==== SUPPLIED RECORDS ====

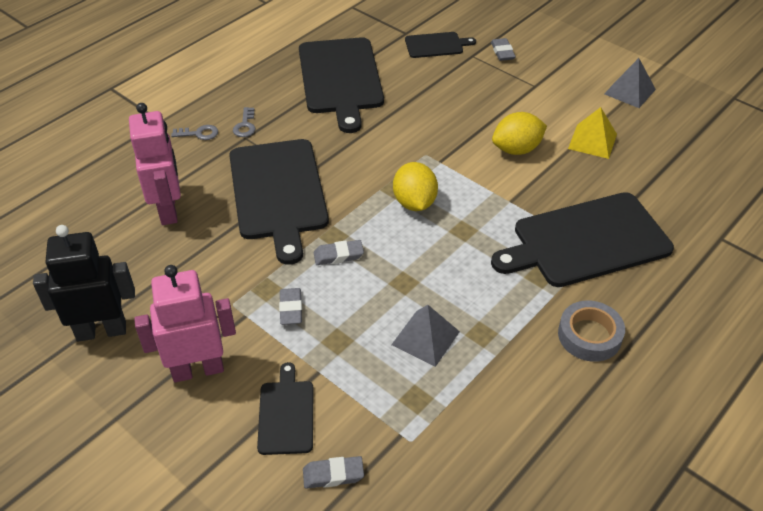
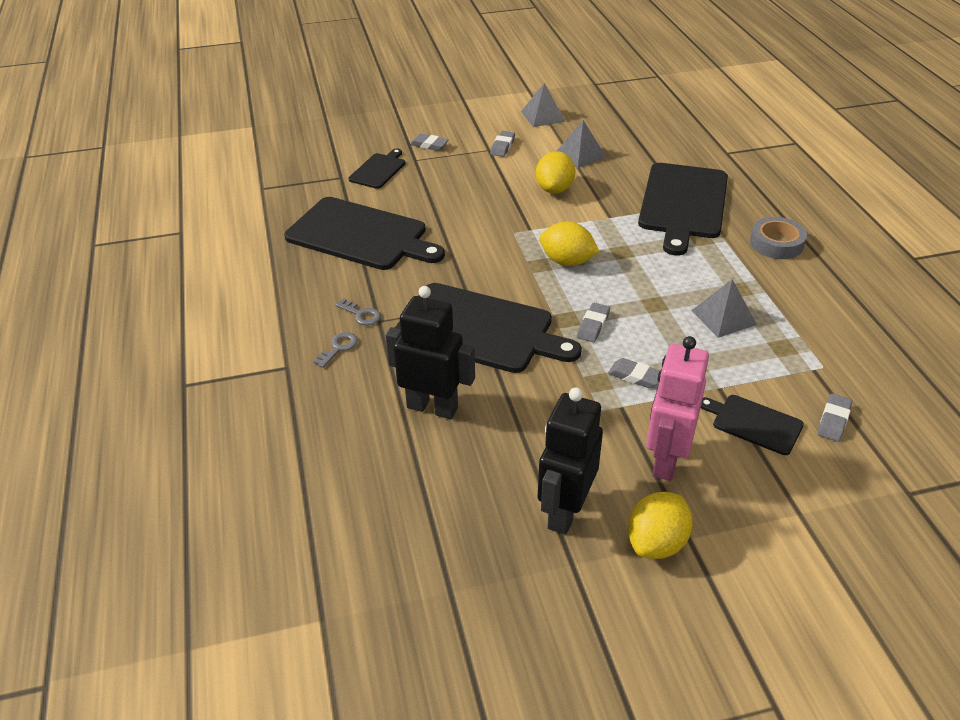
camera: 55 degrees left, 5 degrees down
(98, 400) = (656, 543): none -> yellow lemon
(168, 210) = (432, 407): pink robot -> black robot
(549, 91) = (502, 146): none -> grey eraser
(592, 141) = (580, 154): yellow pyramid -> grey pyramid

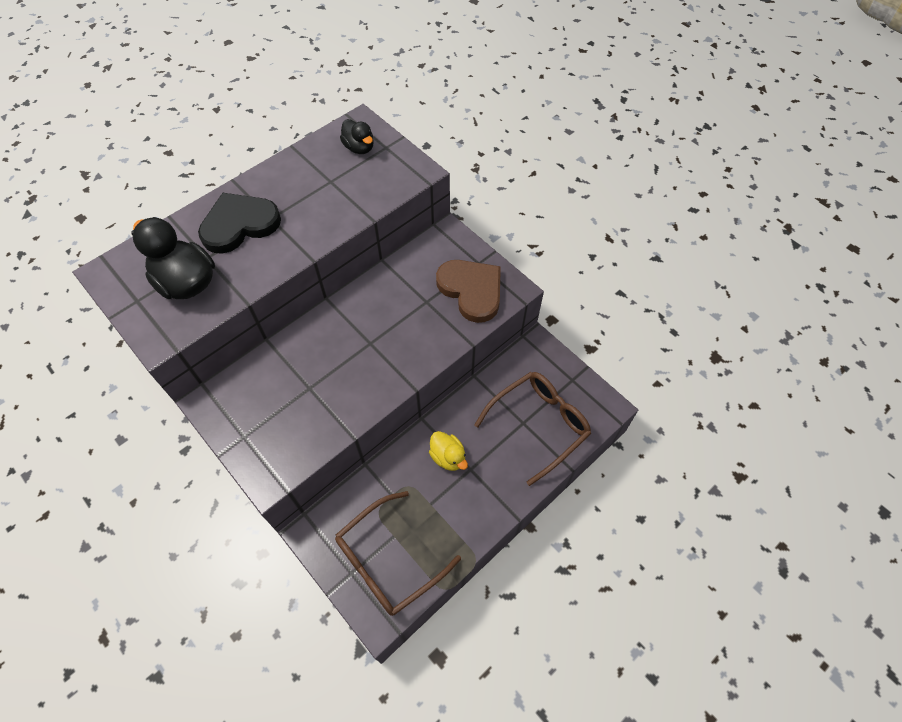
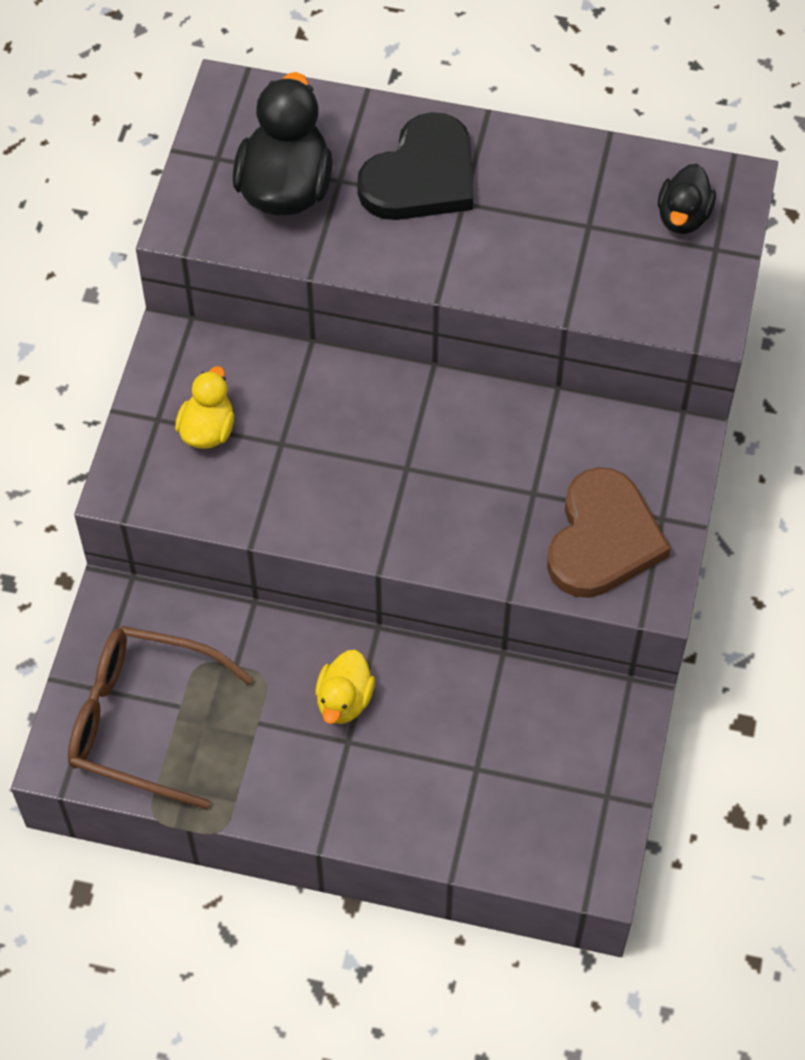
camera: 55 degrees right, 0 degrees up
(239, 225) = (421, 176): black heart -> black heart turned 105 degrees clockwise
(272, 416) = (207, 430): none -> yellow duck
(539, 425) = (489, 792): brown glasses -> none

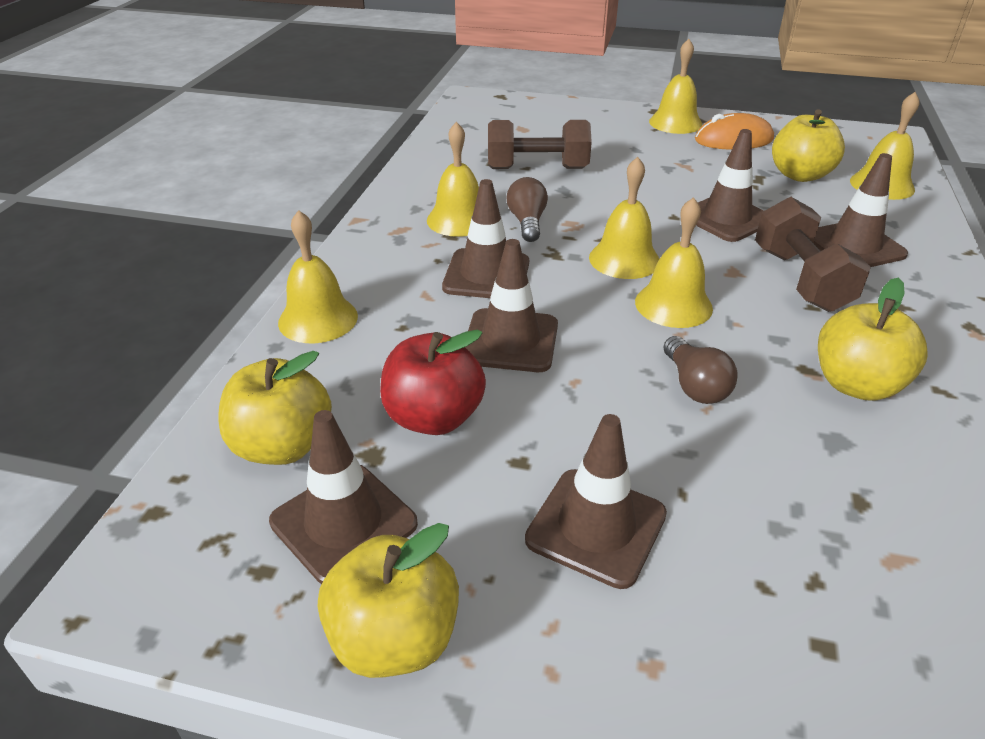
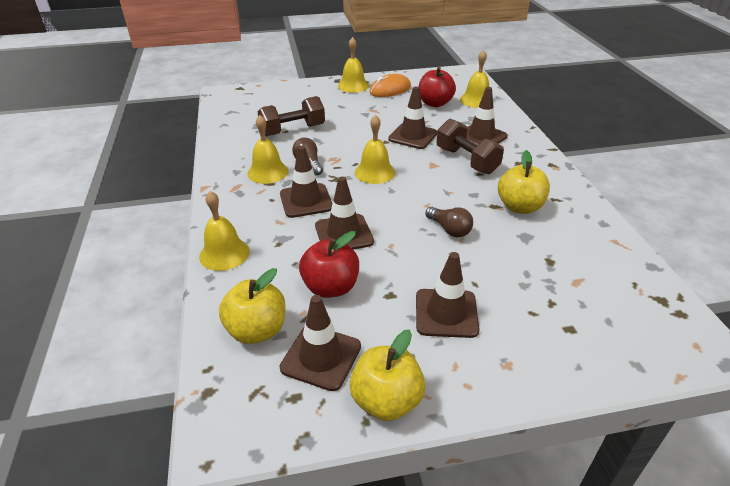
camera: 25 degrees left, 0 degrees up
(673, 305) = (414, 190): yellow bell -> none
(800, 175) = (435, 103): yellow apple -> red apple

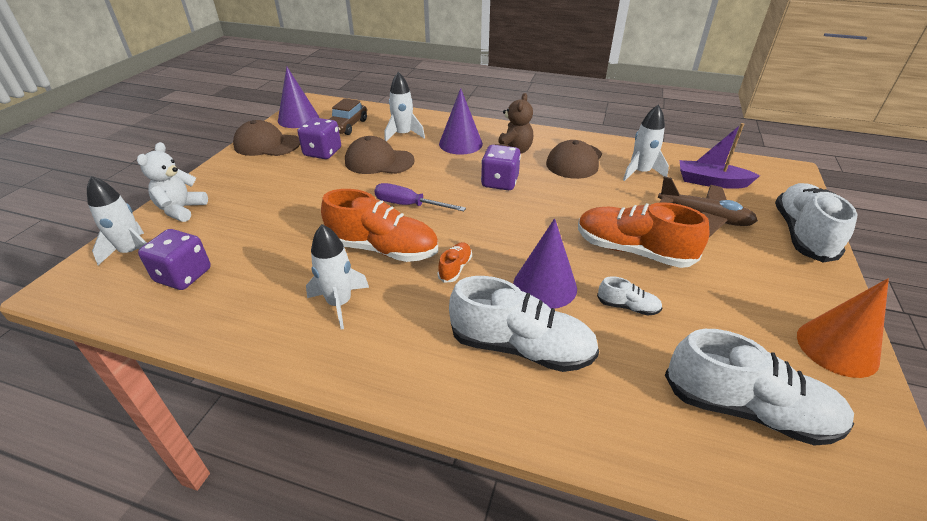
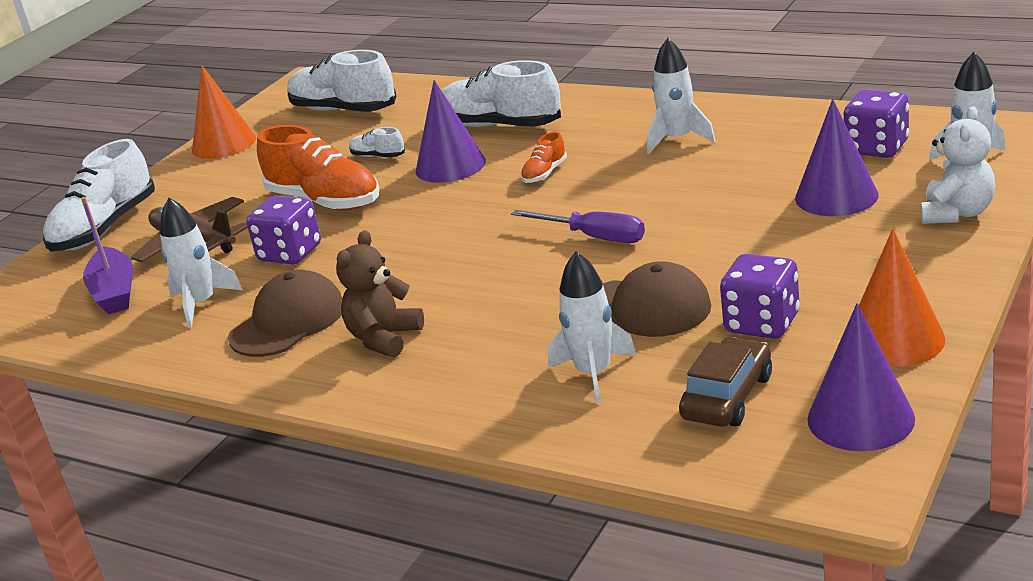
camera: 165 degrees left, 10 degrees down
(267, 144) = (894, 339): brown cap -> orange cone
(383, 249) = (632, 185): orange shoe -> none
(460, 143) = (477, 354): purple cone -> purple cone (836, 196)
(499, 182) = (440, 278): purple dice -> purple dice (290, 253)
(711, 182) = (114, 292): purple boat -> purple boat turned 45 degrees clockwise

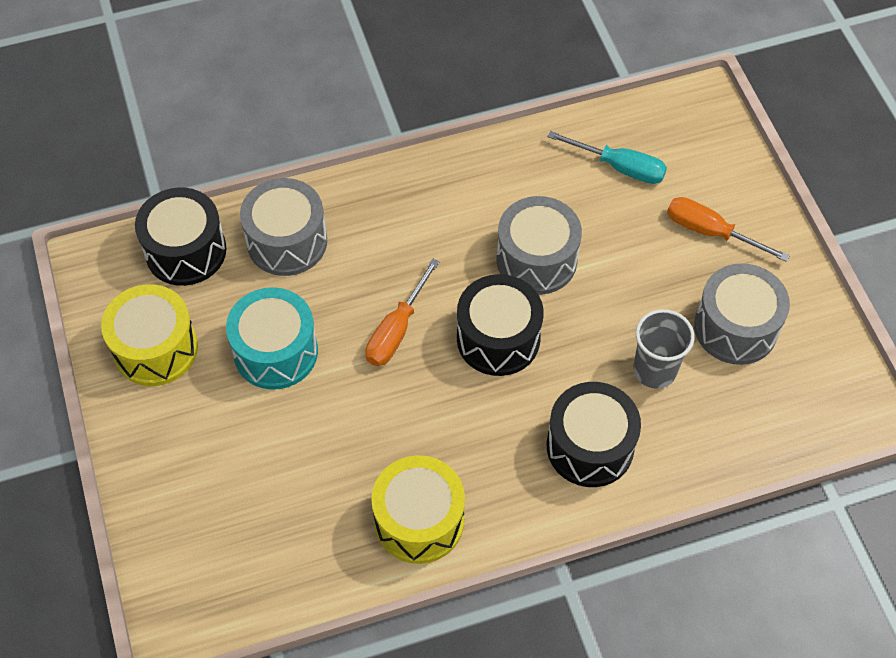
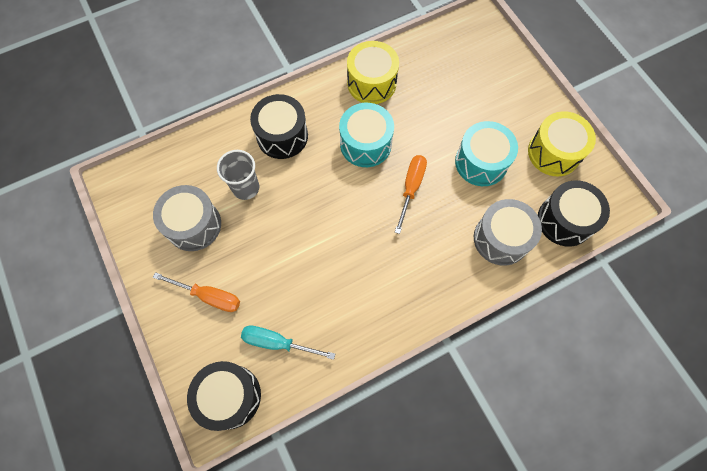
camera: 170 degrees right, 10 degrees up
(452, 410) = (365, 144): none -> turquoise drum
(498, 338) = (346, 193): black drum -> black drum (230, 396)
(536, 260) = (329, 253): grey drum -> none

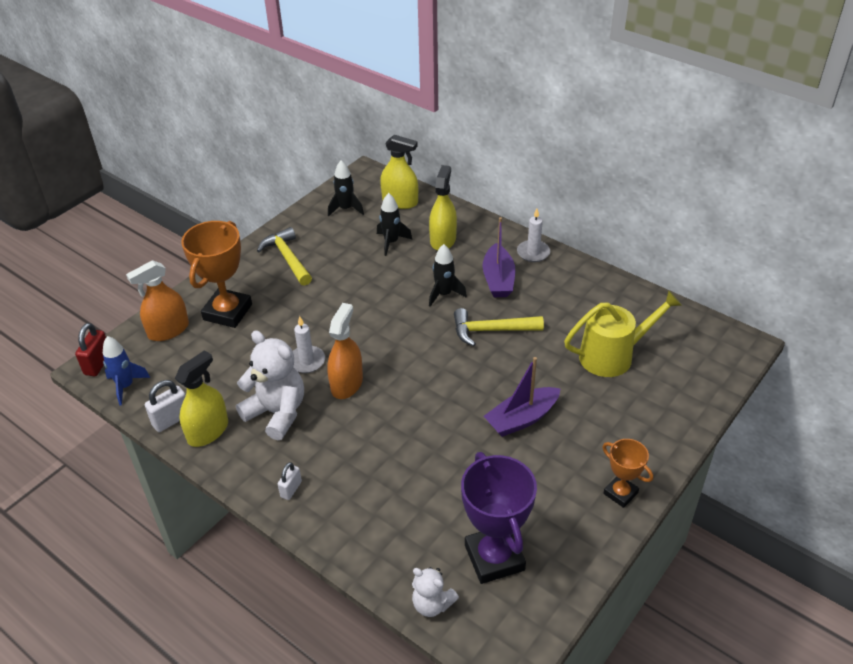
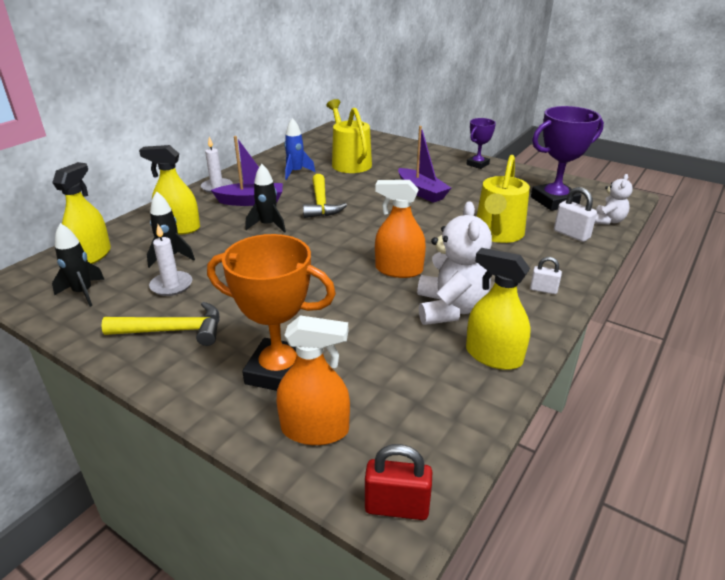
camera: 95 degrees left, 10 degrees down
(126, 386) = (439, 455): blue rocket -> blue rocket (296, 172)
(168, 330) = (315, 429): orange spray bottle -> orange spray bottle turned 45 degrees counterclockwise
(171, 420) = (486, 391): white padlock -> white padlock (571, 234)
(277, 413) = (450, 309): white teddy bear -> white teddy bear turned 150 degrees clockwise
(287, 258) = (173, 331): yellow hammer -> yellow hammer turned 150 degrees counterclockwise
(306, 361) = (369, 297): white candle -> white candle (171, 285)
(409, 475) = (498, 233): none -> yellow watering can
(620, 493) = (477, 164): orange trophy -> purple trophy

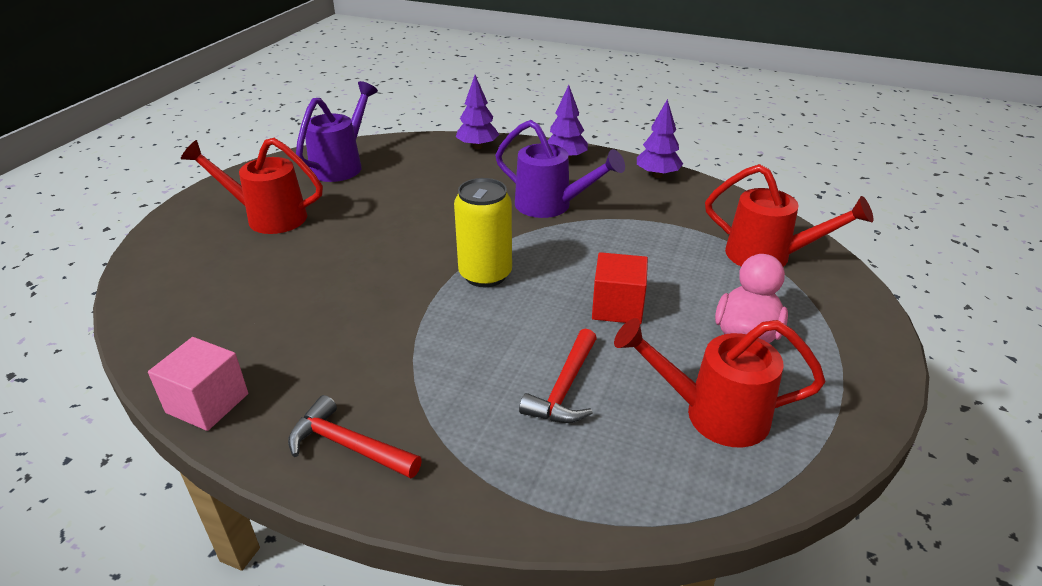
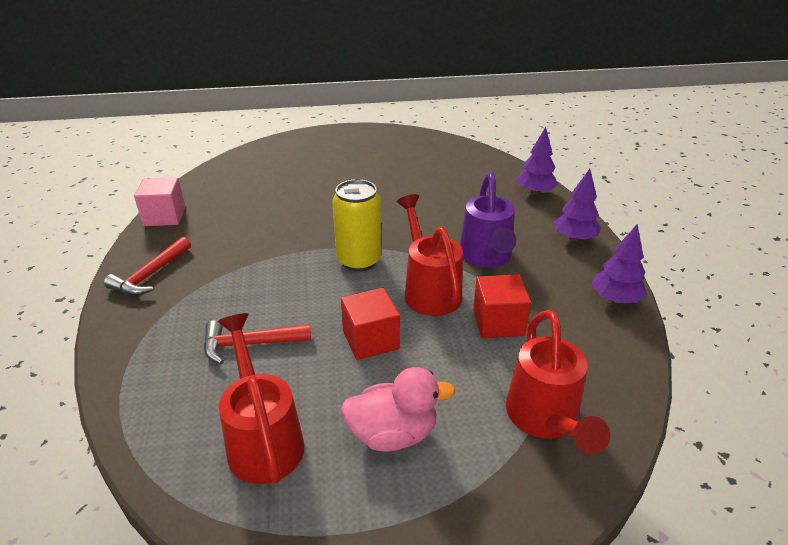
camera: 60 degrees right, 0 degrees up
(268, 217) = (348, 157): red watering can -> red watering can (429, 290)
(341, 165) = (437, 154): purple watering can -> none
(348, 446) = (150, 275): red hammer -> red hammer turned 150 degrees counterclockwise
(645, 234) = (498, 322): none -> red cube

====

▸ **WHAT IS NEEDED**: Write out every line of the entries that holds the word "left".

▸ **EXERCISE RESPONSE**:
camera: 55 degrees left, 5 degrees down
camera: 25 degrees left, 0 degrees up
camera: 165 degrees left, 10 degrees down
camera: 95 degrees left, 10 degrees down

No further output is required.